*Information shown*:

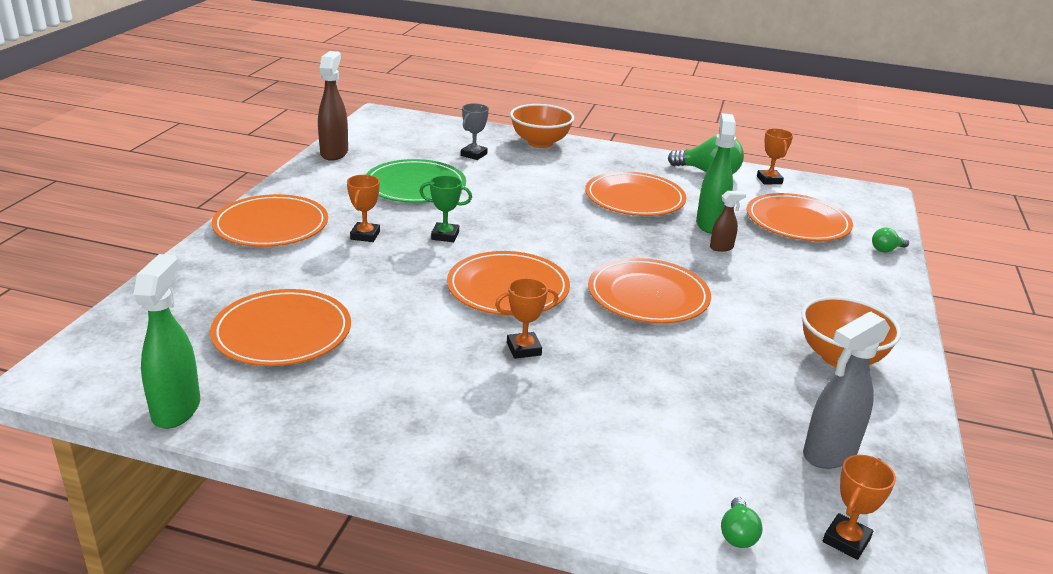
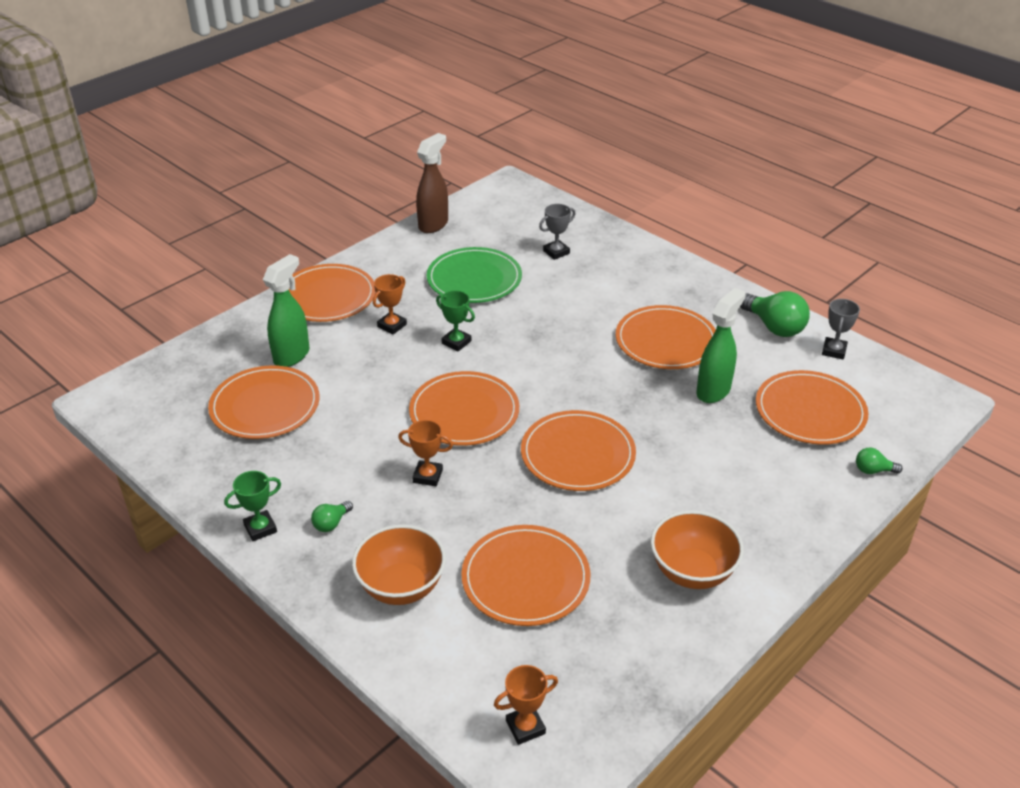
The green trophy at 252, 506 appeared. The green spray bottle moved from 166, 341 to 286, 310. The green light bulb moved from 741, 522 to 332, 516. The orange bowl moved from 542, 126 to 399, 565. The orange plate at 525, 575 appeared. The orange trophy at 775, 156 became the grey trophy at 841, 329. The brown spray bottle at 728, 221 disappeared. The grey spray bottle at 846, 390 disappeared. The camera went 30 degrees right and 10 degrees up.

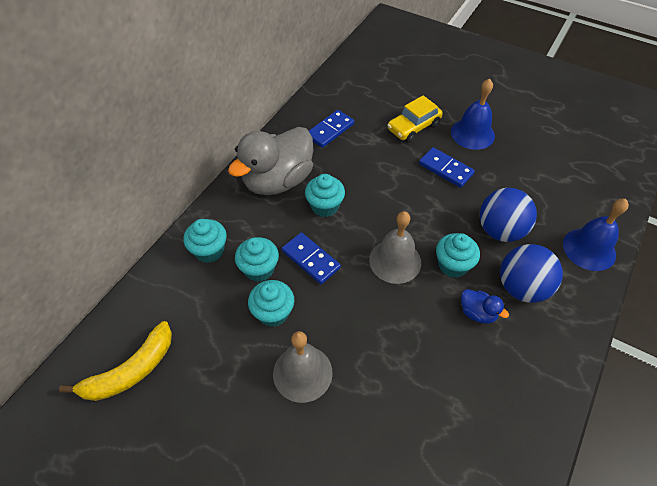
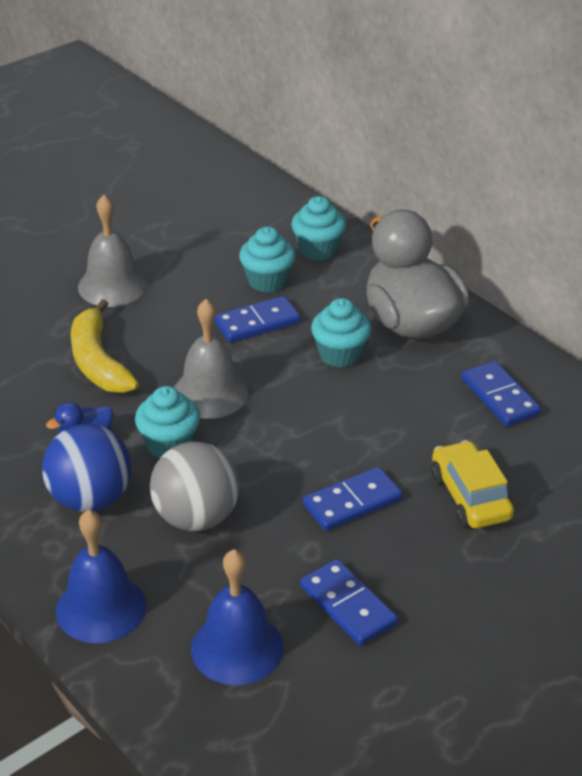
The yellow banana moved from 115, 361 to 105, 346. The blue ball at 508, 215 became the grey ball at 195, 486. The blue bell moved from 473, 114 to 237, 617. The blue domino at 349, 602 appeared. The turquoise cupcake at 271, 303 disappeared. The camera went 110 degrees right and 15 degrees down.

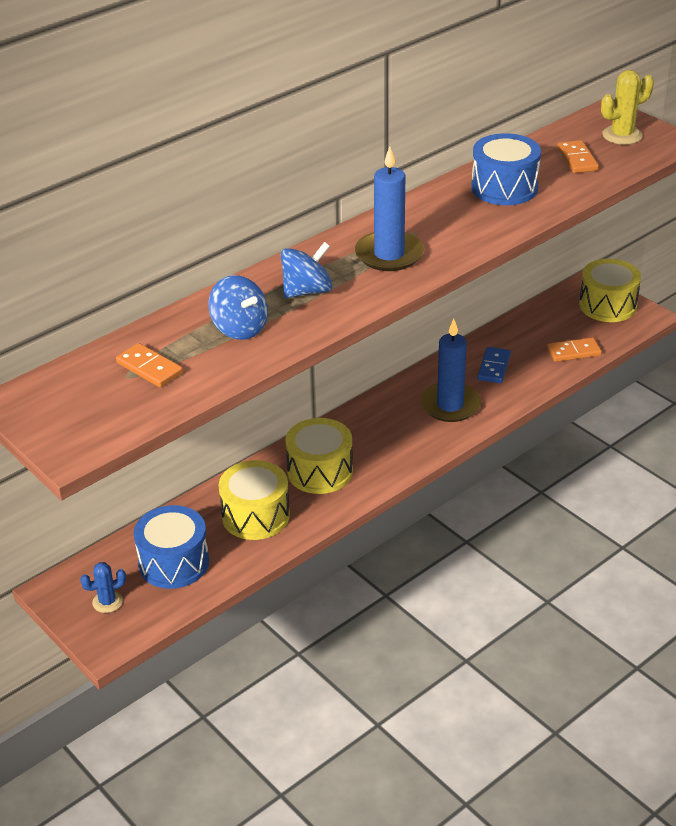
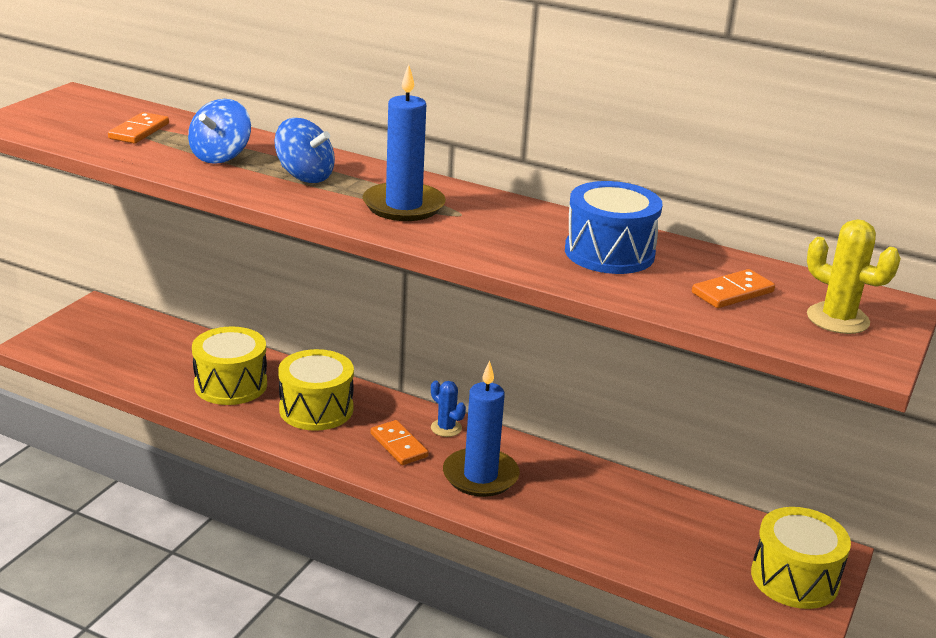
The orange domino moved from 574, 349 to 399, 442. The blue cactus moved from 103, 587 to 448, 408. The blue drum at 171, 547 disappeared. The blue domino at 494, 365 disappeared. The camera went 65 degrees right and 10 degrees down.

*Activity*: Write out the material above again, word for word, minus its pictures.

*Task solution*:
The green trophy at 252, 506 appeared. The green spray bottle moved from 166, 341 to 286, 310. The green light bulb moved from 741, 522 to 332, 516. The orange bowl moved from 542, 126 to 399, 565. The orange plate at 525, 575 appeared. The orange trophy at 775, 156 became the grey trophy at 841, 329. The brown spray bottle at 728, 221 disappeared. The grey spray bottle at 846, 390 disappeared. The camera went 30 degrees right and 10 degrees up.

The yellow banana moved from 115, 361 to 105, 346. The blue ball at 508, 215 became the grey ball at 195, 486. The blue bell moved from 473, 114 to 237, 617. The blue domino at 349, 602 appeared. The turquoise cupcake at 271, 303 disappeared. The camera went 110 degrees right and 15 degrees down.

The orange domino moved from 574, 349 to 399, 442. The blue cactus moved from 103, 587 to 448, 408. The blue drum at 171, 547 disappeared. The blue domino at 494, 365 disappeared. The camera went 65 degrees right and 10 degrees down.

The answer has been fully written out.